**PROBLEM DESCRIPTION**
Please copy the listing that follows exactly, leaving out any pictures.

══════════

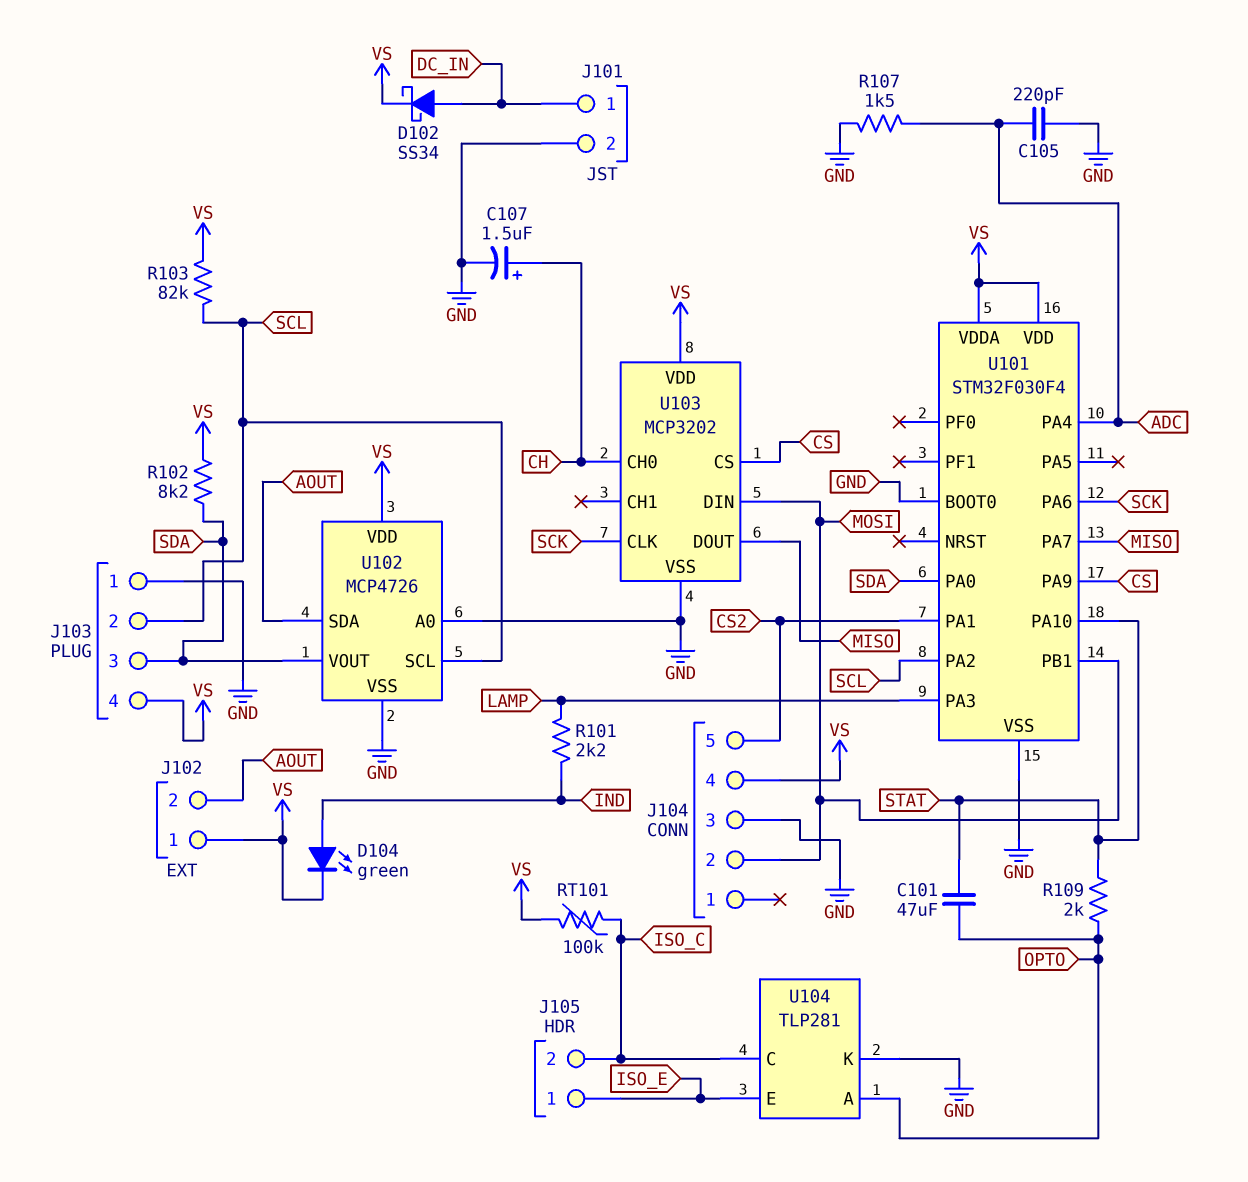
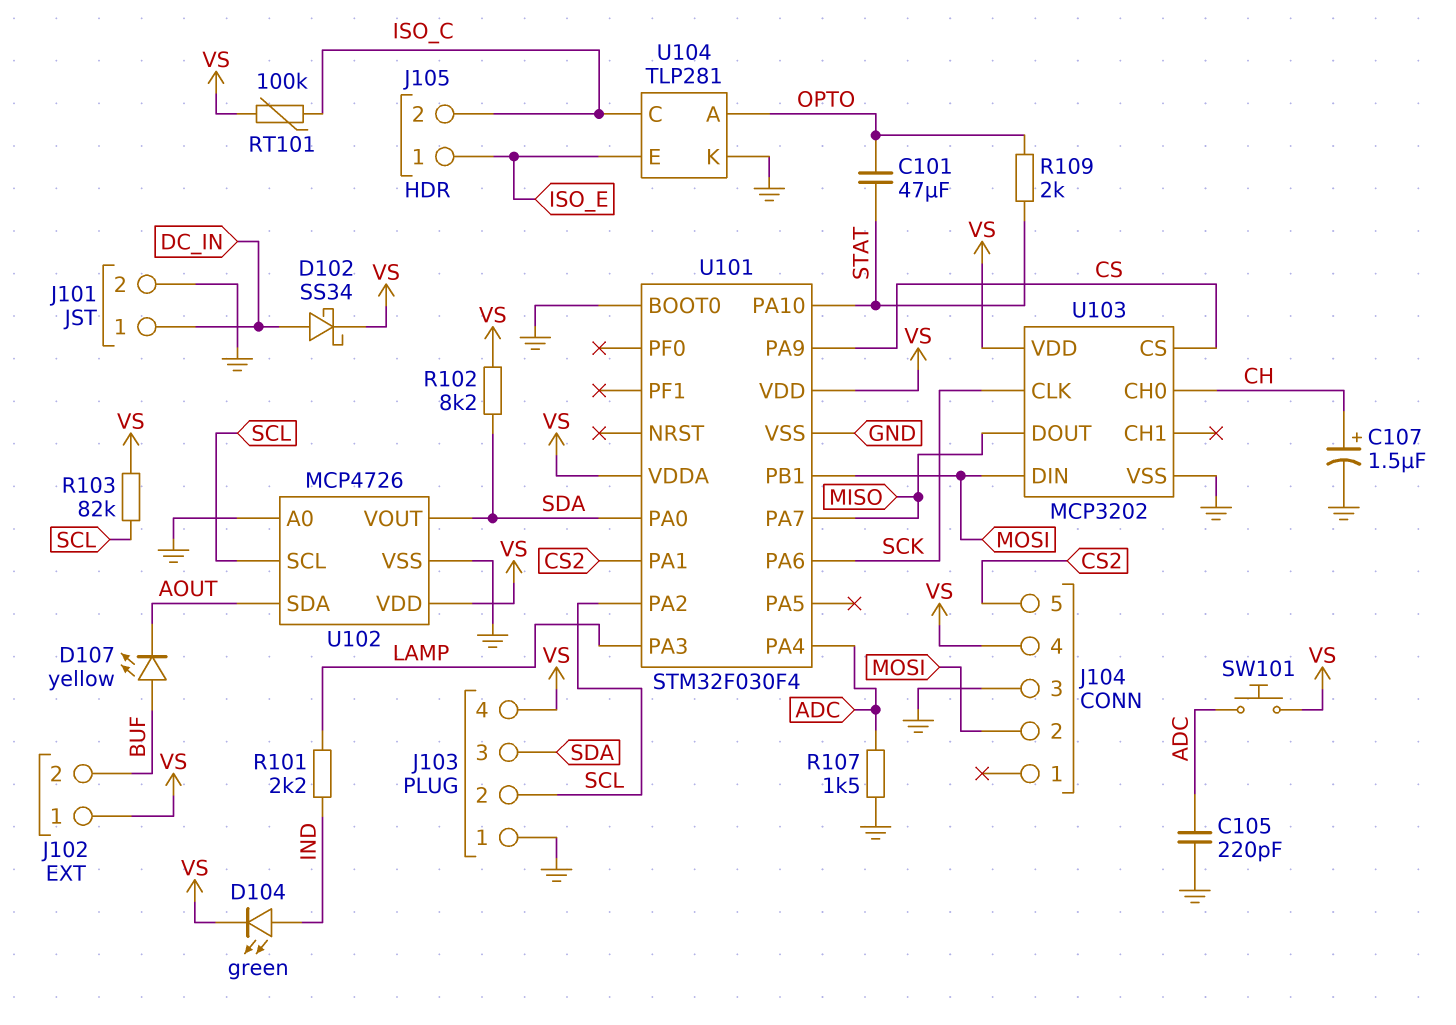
D107: none -> LED yellow (A BUF, K AOUT)
J102 pin 2: AOUT -> BUF
SW101: none -> button (ADC, VS)

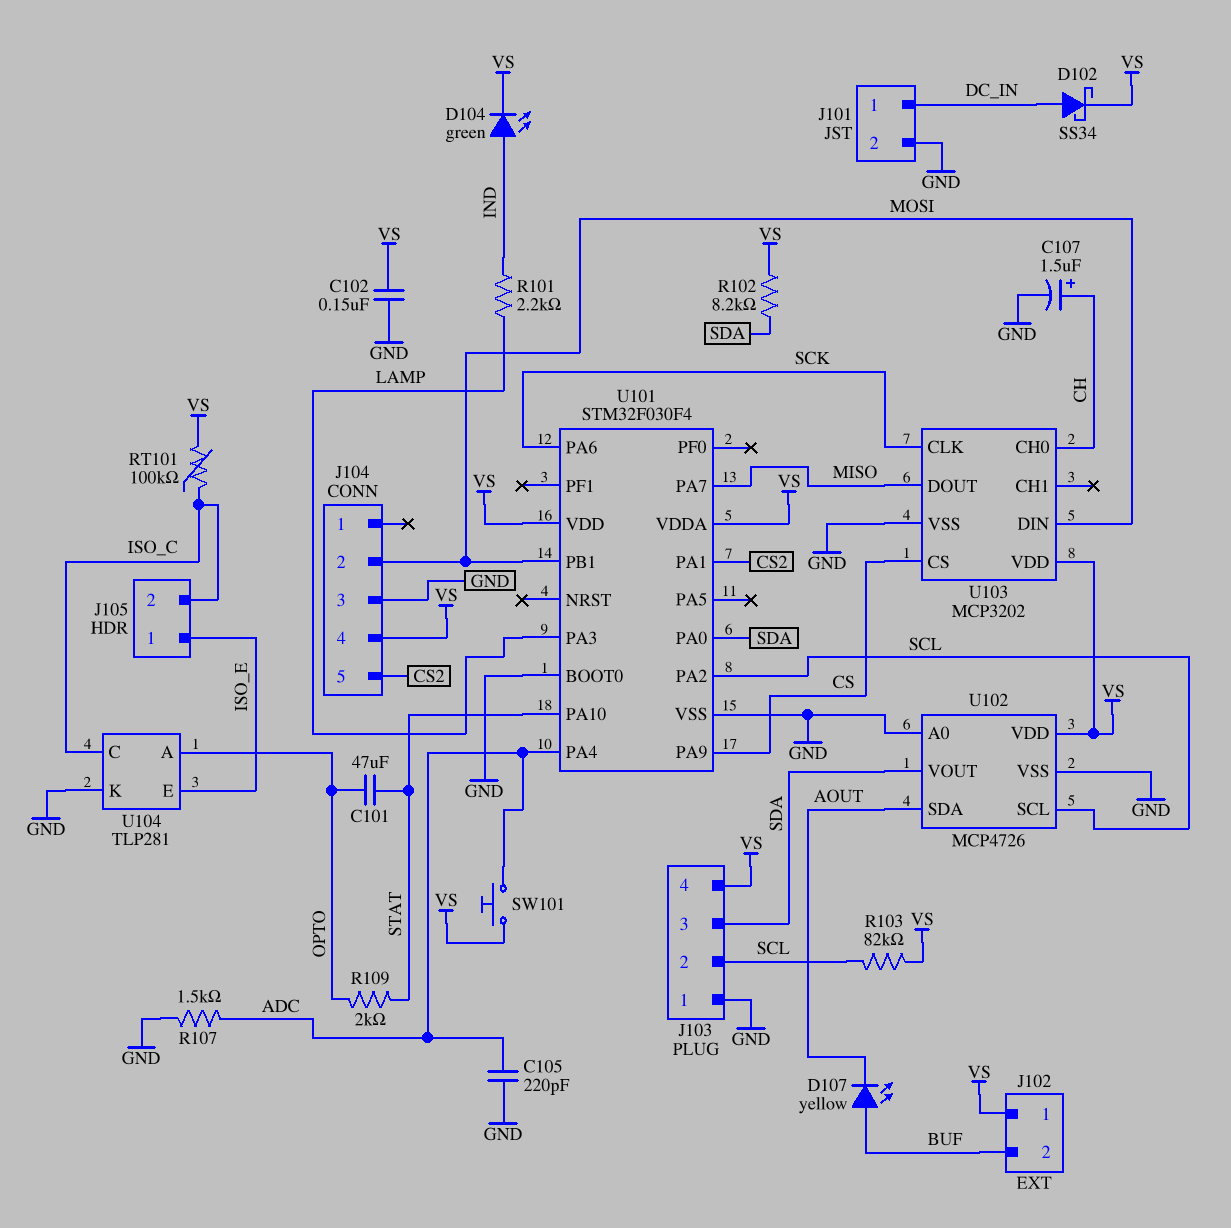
C102: none -> 150nF (GND, VS)

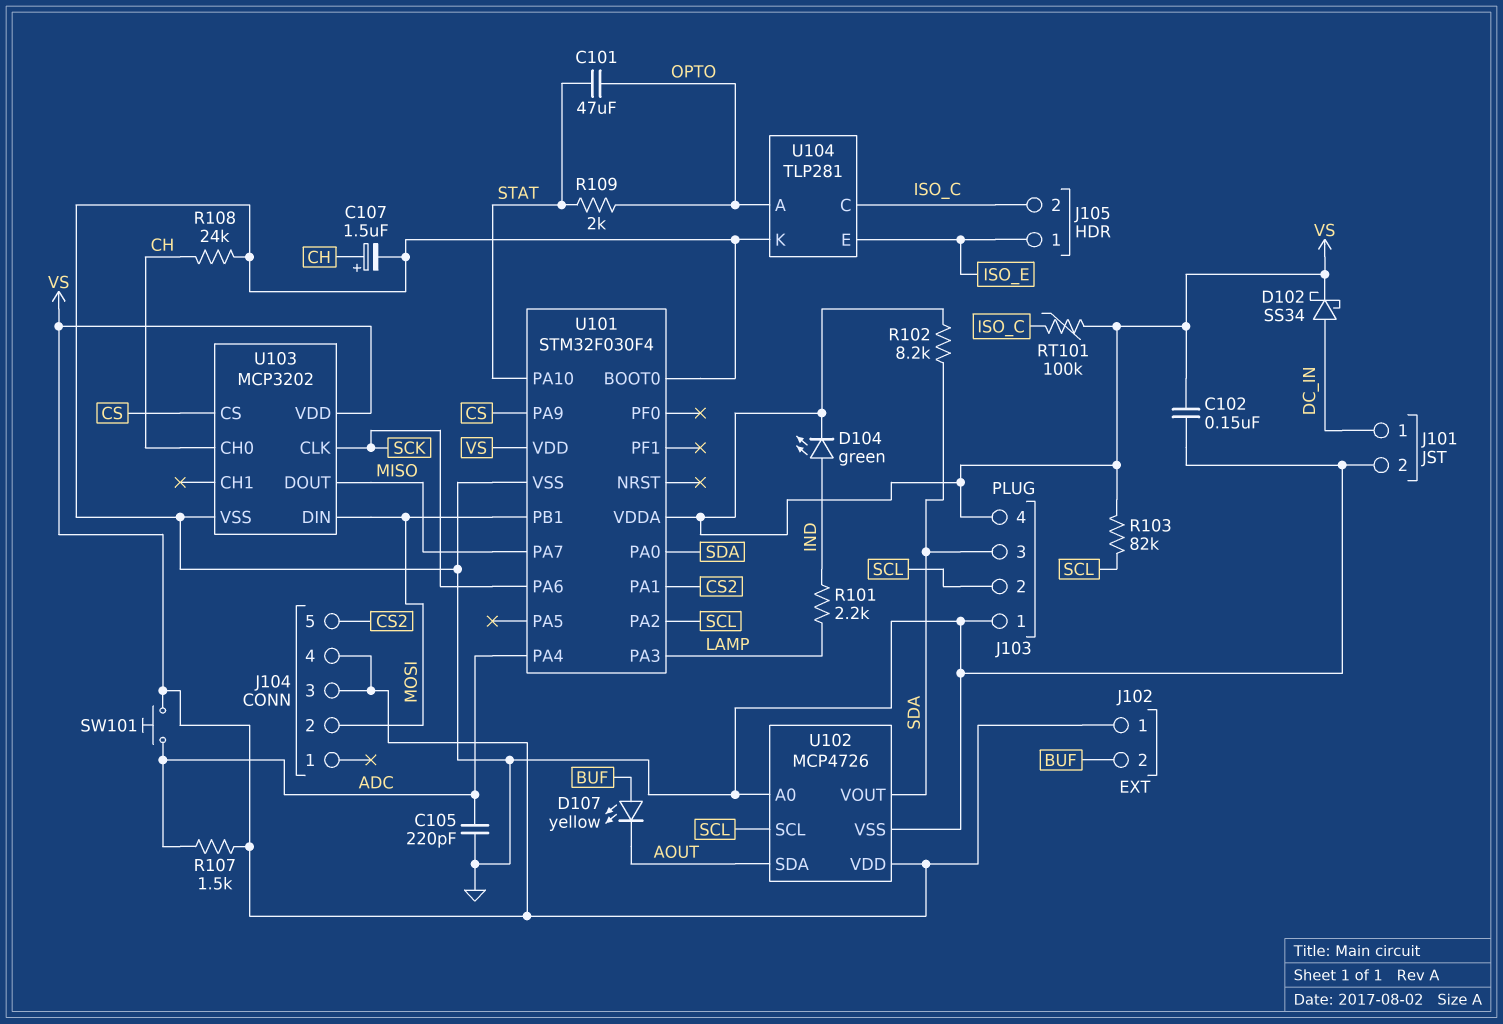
J104 pin 3: GND -> VS
R107: 1.5k (ADC, GND) -> 1.5k (ADC, VS)
R108: none -> 24k (CH, GND)

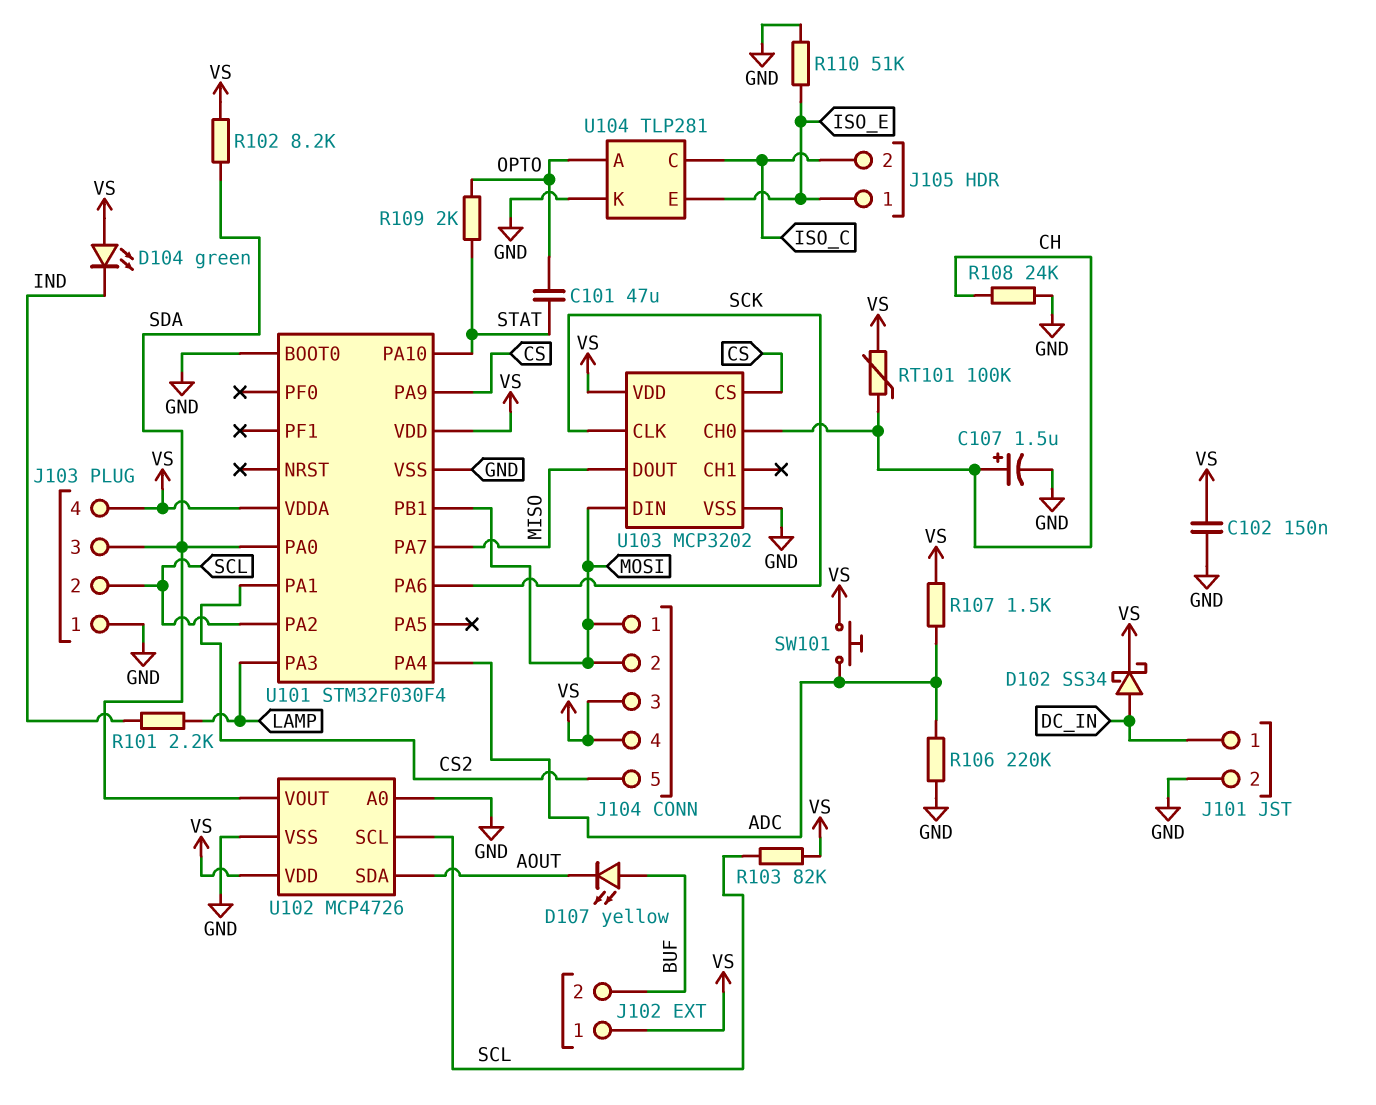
C105: 220pF (ADC, GND) -> none
D104: LED green (A IND, K VS) -> LED green (A VS, K IND)
J104 pin 1: none -> MOSI
R106: none -> 220k (ADC, GND)
R110: none -> 51k (GND, ISO_E)
RT101: 100k (ISO_C, VS) -> 100k (CH, VS)

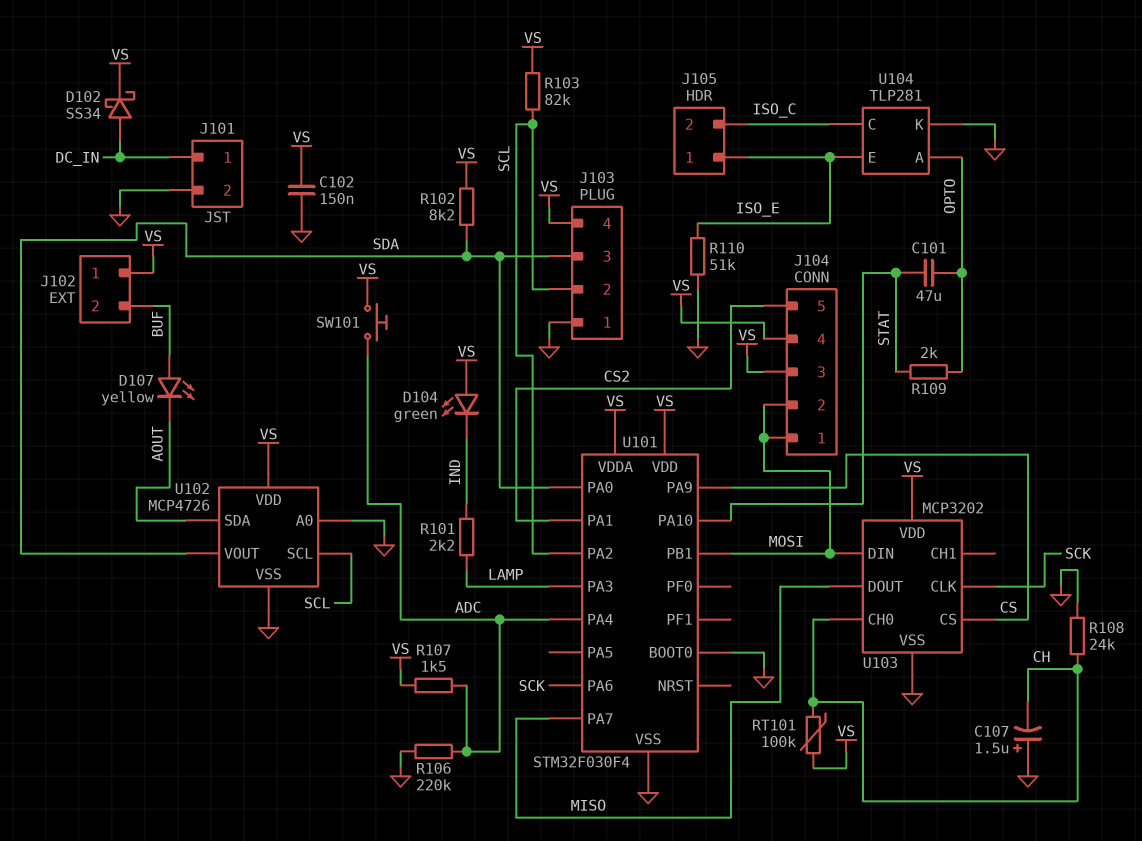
C107: 1.5uF (plus CH, minus GND) -> 1.5uF (plus GND, minus CH)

══════════

**RESULT OF THE TASK**
D107: none -> LED yellow (A BUF, K AOUT)
J102 pin 2: AOUT -> BUF
SW101: none -> button (ADC, VS)

C102: none -> 150nF (GND, VS)

J104 pin 3: GND -> VS
R107: 1.5k (ADC, GND) -> 1.5k (ADC, VS)
R108: none -> 24k (CH, GND)

C105: 220pF (ADC, GND) -> none
D104: LED green (A IND, K VS) -> LED green (A VS, K IND)
J104 pin 1: none -> MOSI
R106: none -> 220k (ADC, GND)
R110: none -> 51k (GND, ISO_E)
RT101: 100k (ISO_C, VS) -> 100k (CH, VS)

C107: 1.5uF (plus CH, minus GND) -> 1.5uF (plus GND, minus CH)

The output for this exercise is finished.